**GIVEN DATA**:
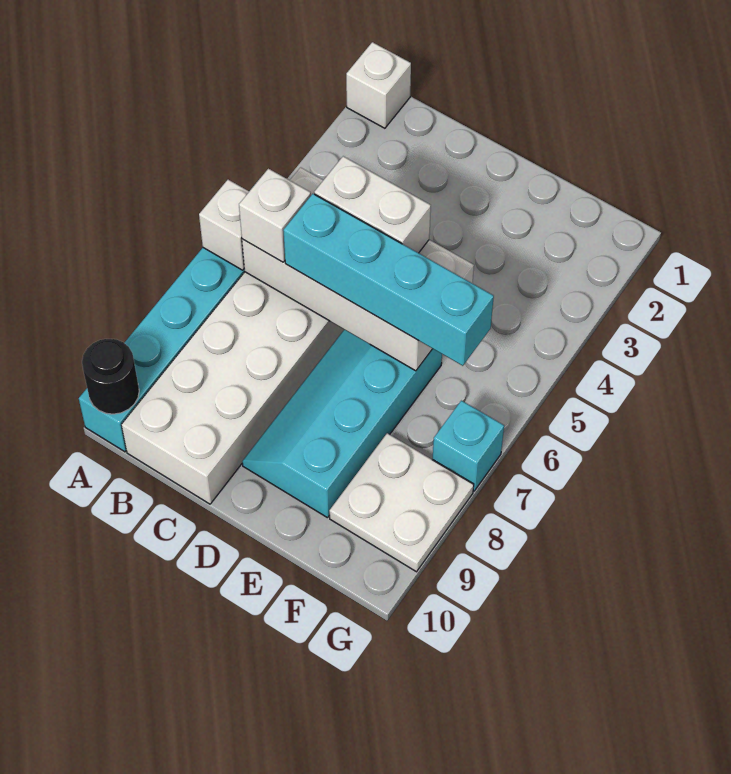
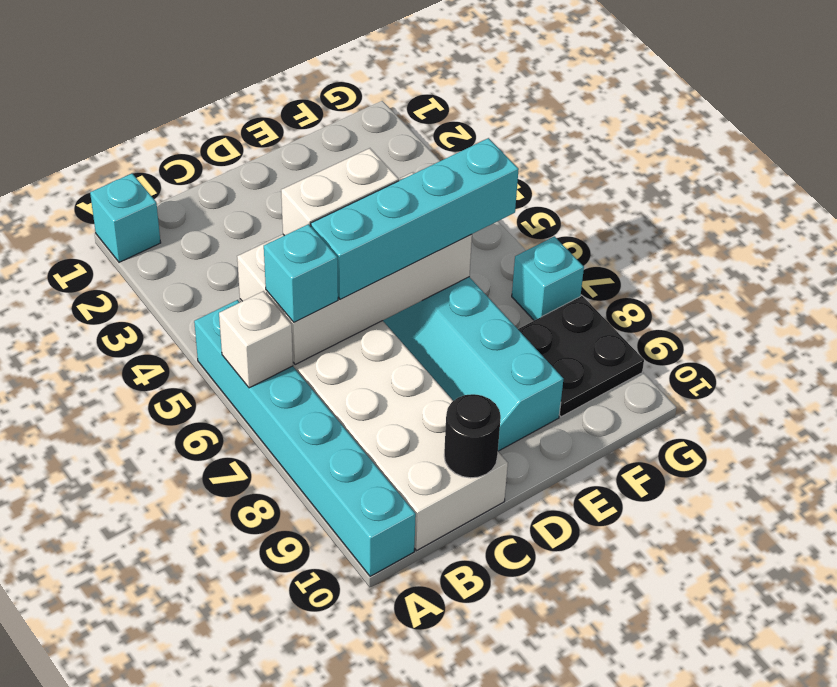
white brick A1 level 1 -> cyan brick A1 level 1
black round brick A10 level 2 -> black round brick C10 level 2
white brick B6 level 3 -> cyan brick B6 level 3
white plate F8:G9 level 1 -> black plate F8:G9 level 1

**EXERCISE AIM**: What's needed is a word-for-word retyping of the listing, minus its pictures.

**REPLY TO THE EXERCISE**:
white brick A1 level 1 -> cyan brick A1 level 1
black round brick A10 level 2 -> black round brick C10 level 2
white brick B6 level 3 -> cyan brick B6 level 3
white plate F8:G9 level 1 -> black plate F8:G9 level 1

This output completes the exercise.